- _How to complete this task_
Would you transcribe each entry exactly as it stands, omitting the pictures?

[Object tracking records]
Start of Block
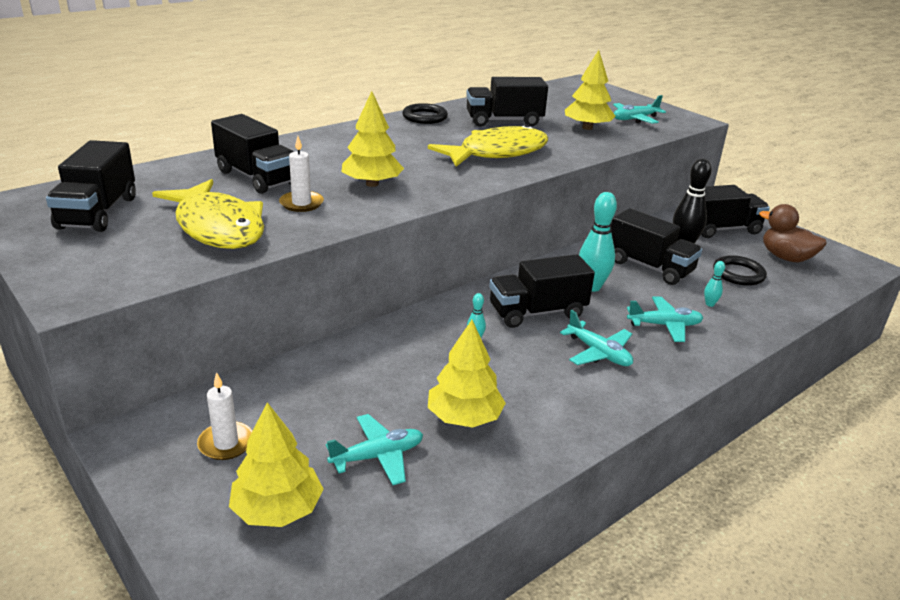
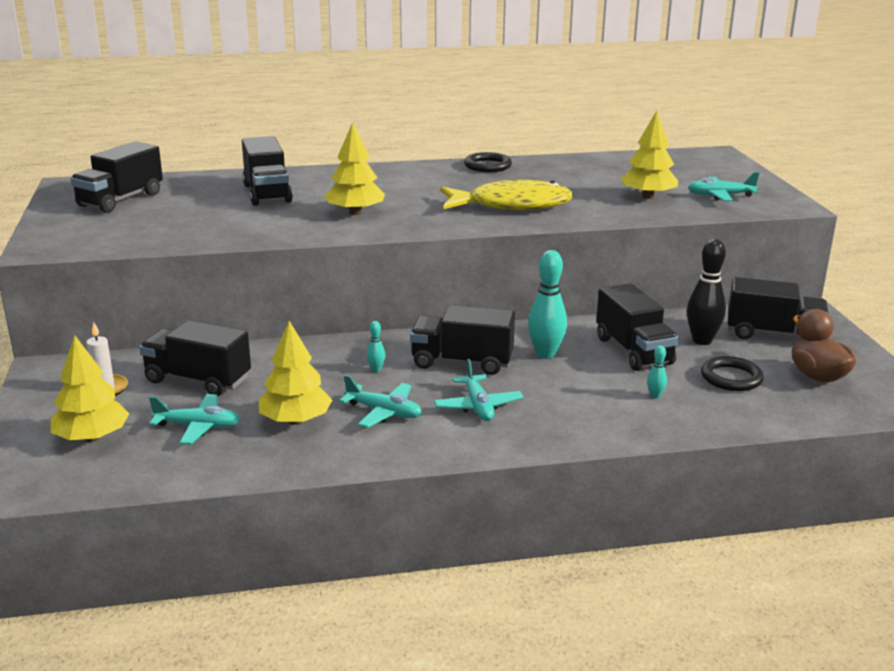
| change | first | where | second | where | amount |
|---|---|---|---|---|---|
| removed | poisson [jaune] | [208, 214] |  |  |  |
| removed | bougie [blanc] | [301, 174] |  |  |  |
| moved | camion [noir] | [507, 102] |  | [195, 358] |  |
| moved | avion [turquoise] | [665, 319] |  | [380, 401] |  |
End of Block
- _Written response_
| change | first | where | second | where | amount |
|---|---|---|---|---|---|
| removed | poisson [jaune] | [208, 214] |  |  |  |
| removed | bougie [blanc] | [301, 174] |  |  |  |
| moved | camion [noir] | [507, 102] |  | [195, 358] |  |
| moved | avion [turquoise] | [665, 319] |  | [380, 401] |  |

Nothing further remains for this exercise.